### Instructions for the task
Repeat the entries exactly but omit the pictures.

### Record excerpts
+ + + + +
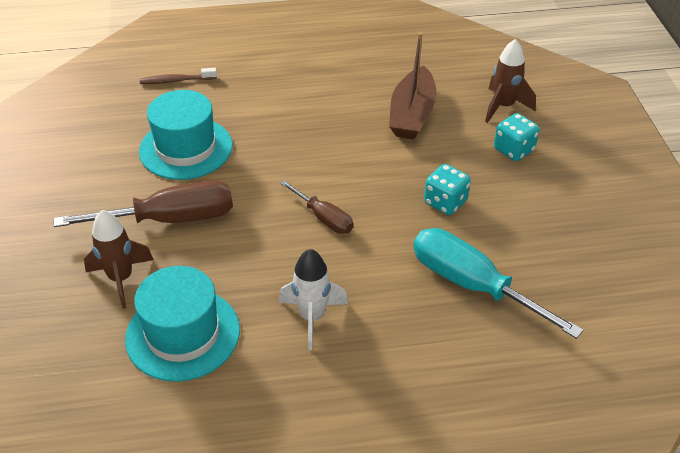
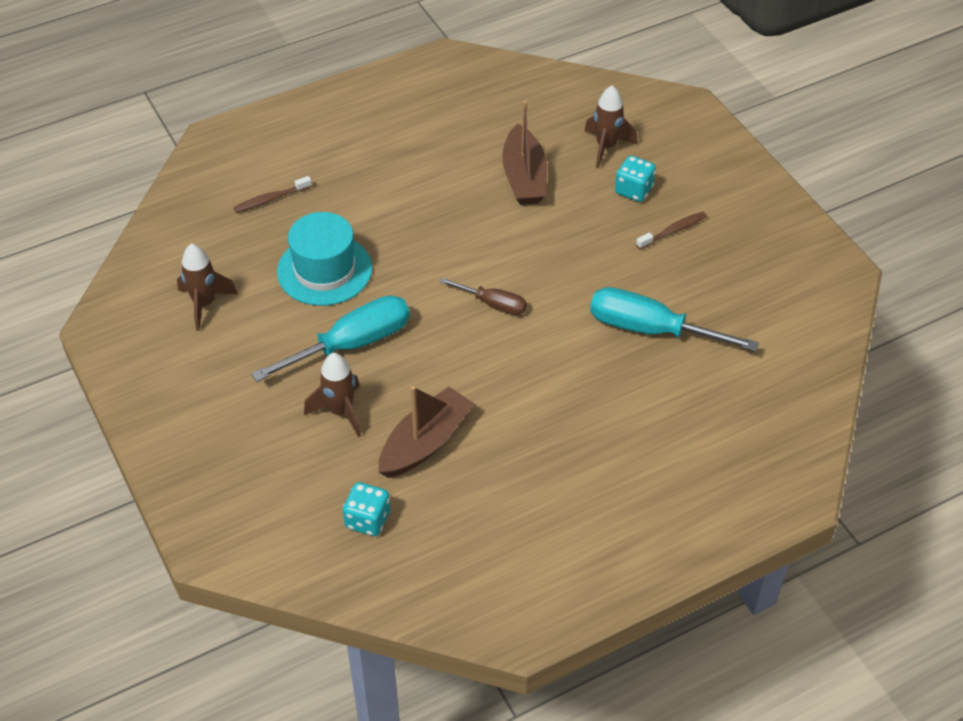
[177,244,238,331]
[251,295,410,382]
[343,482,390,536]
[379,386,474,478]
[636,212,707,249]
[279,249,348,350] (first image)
+ + + + +
### Result
[177,244,238,331]
[251,295,410,382]
[343,482,390,536]
[379,386,474,478]
[636,212,707,249]
[279,249,348,350] (first image)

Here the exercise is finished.